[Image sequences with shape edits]
_ _ _ _ _

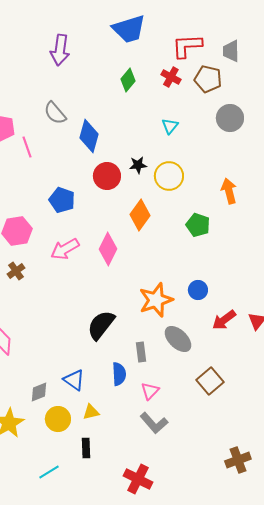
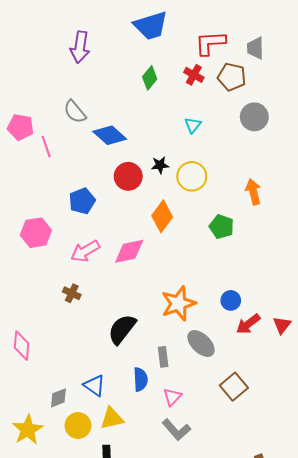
blue diamond: (89, 136) -> (110, 135), turned -64
blue pentagon: (62, 200) -> (82, 201), turned 30
pink diamond: (108, 249) -> (129, 251), turned 52
brown cross: (16, 271) -> (72, 293), moved, turned -30
blue circle: (198, 290) -> (231, 300), moved
yellow triangle: (91, 412) -> (112, 418), size x1.4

_ _ _ _ _

Exercise description: Please copy the data above exactly, omitting the pictures.

Written solution:
blue diamond: (89, 136) -> (110, 135), turned -64
blue pentagon: (62, 200) -> (82, 201), turned 30
pink diamond: (108, 249) -> (129, 251), turned 52
brown cross: (16, 271) -> (72, 293), moved, turned -30
blue circle: (198, 290) -> (231, 300), moved
yellow triangle: (91, 412) -> (112, 418), size x1.4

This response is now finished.